• ABOUT THIS TASK: Print every line below exactly as written, but leave the pictures behind.

• DATASET SECTION:
********************

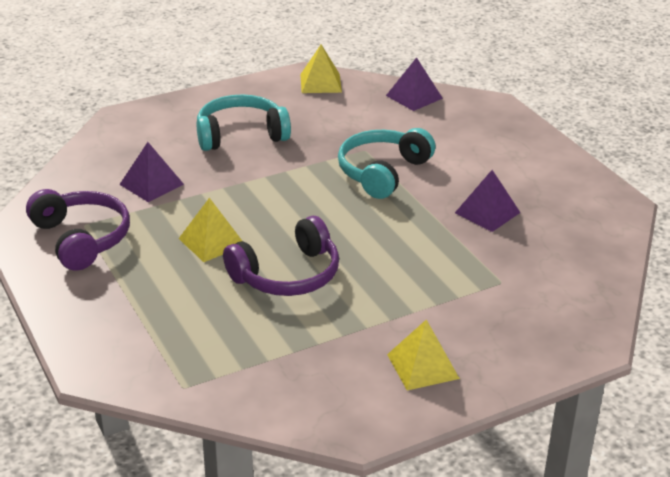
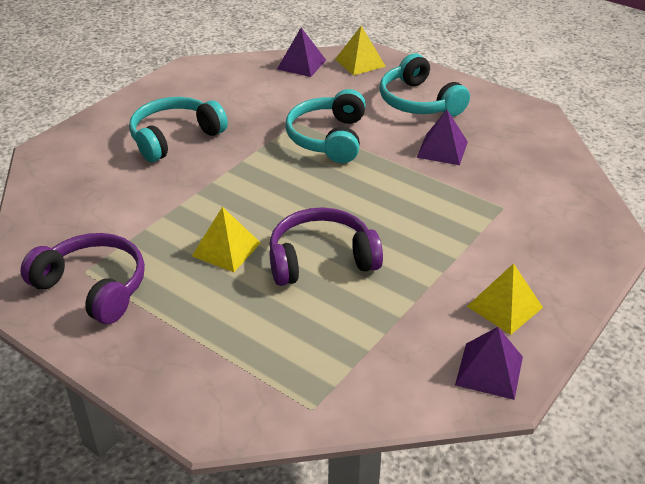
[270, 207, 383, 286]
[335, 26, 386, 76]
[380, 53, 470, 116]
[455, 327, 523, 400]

********************

• SOLUTION FOR THIS EXERCISE:
[270, 207, 383, 286]
[335, 26, 386, 76]
[380, 53, 470, 116]
[455, 327, 523, 400]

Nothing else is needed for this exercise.